→ WHAT YOU ARE ASKED TO DO
Your copy should repeat each record exactly and contain none of the pictures.

→ INPUT RECORDS

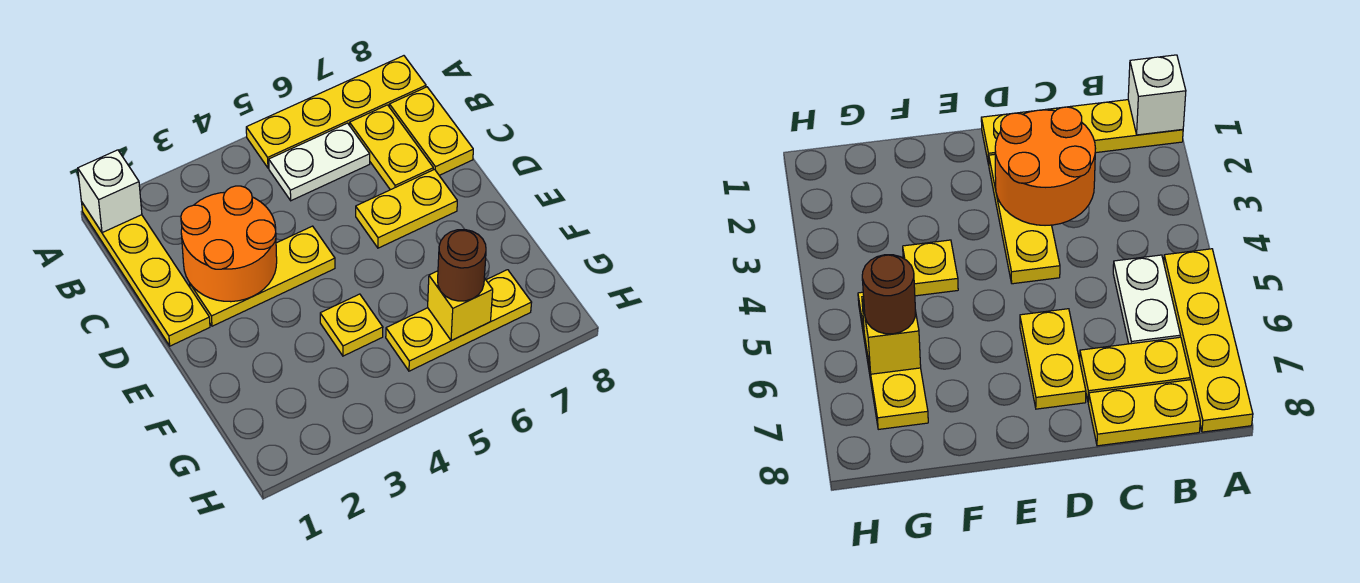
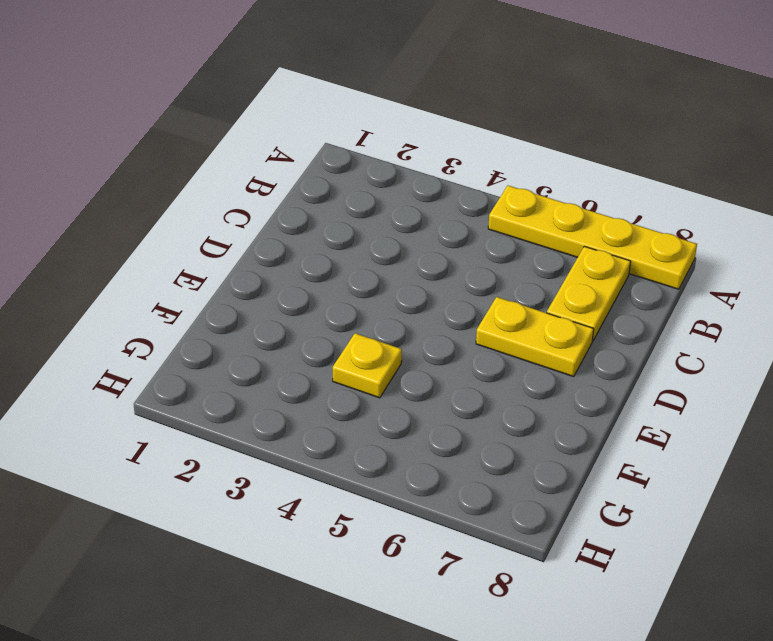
none -> yellow plate A1:D1 level 1
none -> white plate B5:B6 level 1
none -> yellow plate B8:C8 level 1

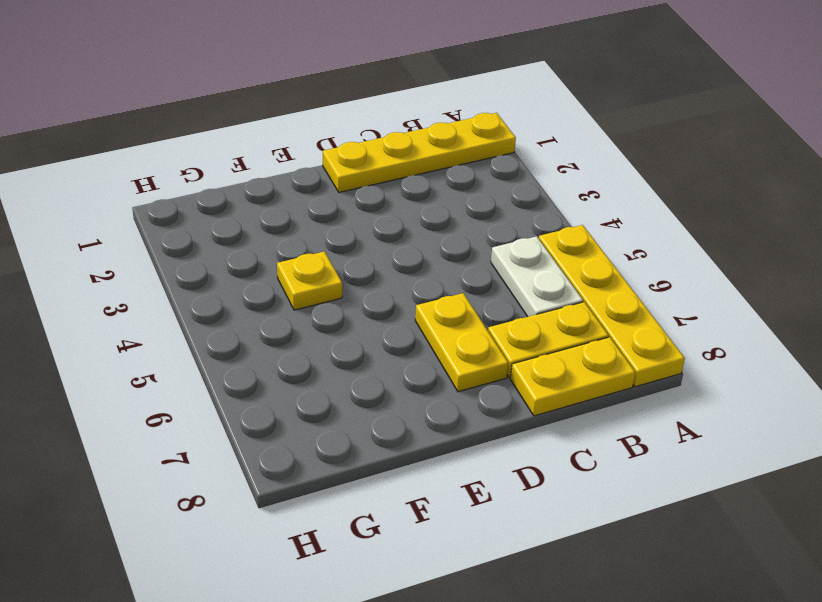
none -> yellow plate D2:D4 level 1
none -> yellow plate G5:G7 level 1
none -> white brick A1 level 2

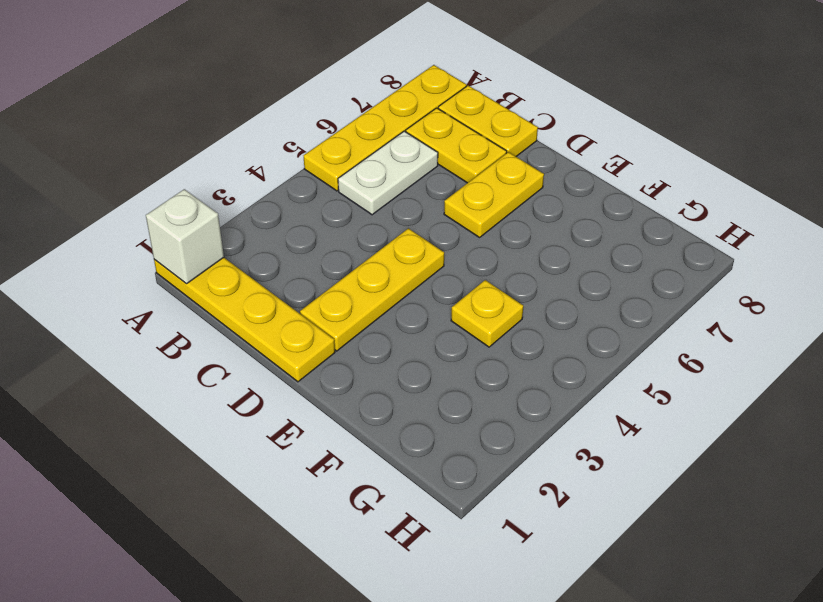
none -> yellow plate G5:G7 level 1
none -> orange round brick C2:D3 level 2
none -> yellow brick G6 level 2

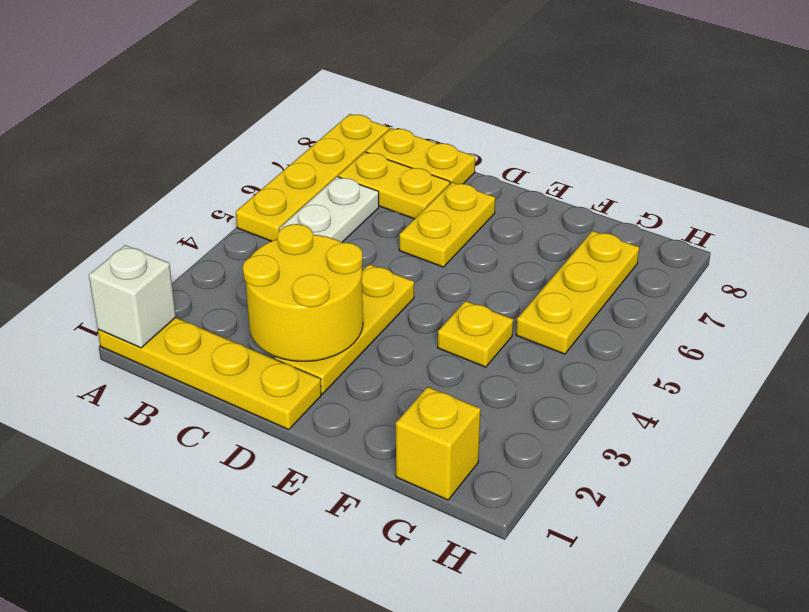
yellow round brick C2:D3 level 2 -> orange round brick C2:D3 level 2
yellow brick G1 level 1 -> yellow brick G6 level 2
none -> brown round brick G6 level 3

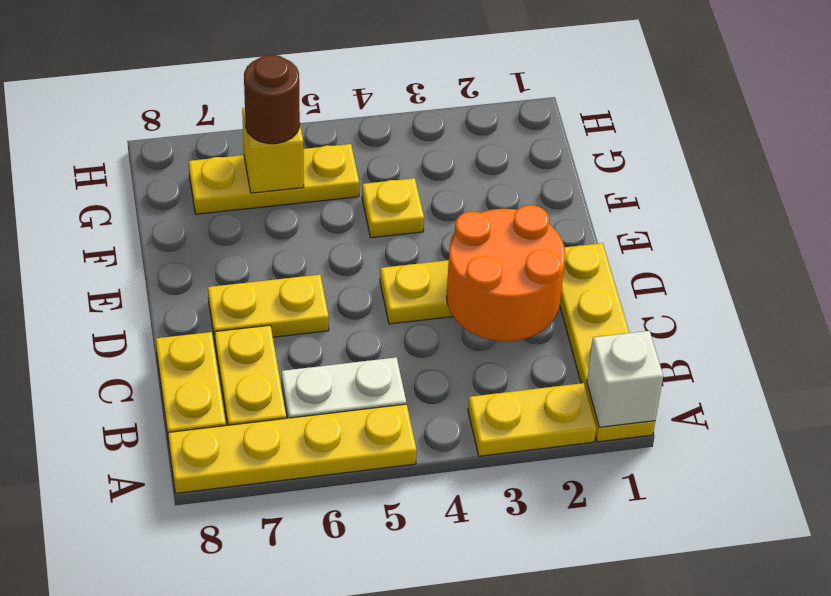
yellow plate A2:A3 level 1 -> none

→ ANSWER SECTION
none -> yellow plate A1:D1 level 1
none -> white plate B5:B6 level 1
none -> yellow plate B8:C8 level 1

none -> yellow plate D2:D4 level 1
none -> yellow plate G5:G7 level 1
none -> white brick A1 level 2

none -> yellow plate G5:G7 level 1
none -> orange round brick C2:D3 level 2
none -> yellow brick G6 level 2

yellow round brick C2:D3 level 2 -> orange round brick C2:D3 level 2
yellow brick G1 level 1 -> yellow brick G6 level 2
none -> brown round brick G6 level 3

yellow plate A2:A3 level 1 -> none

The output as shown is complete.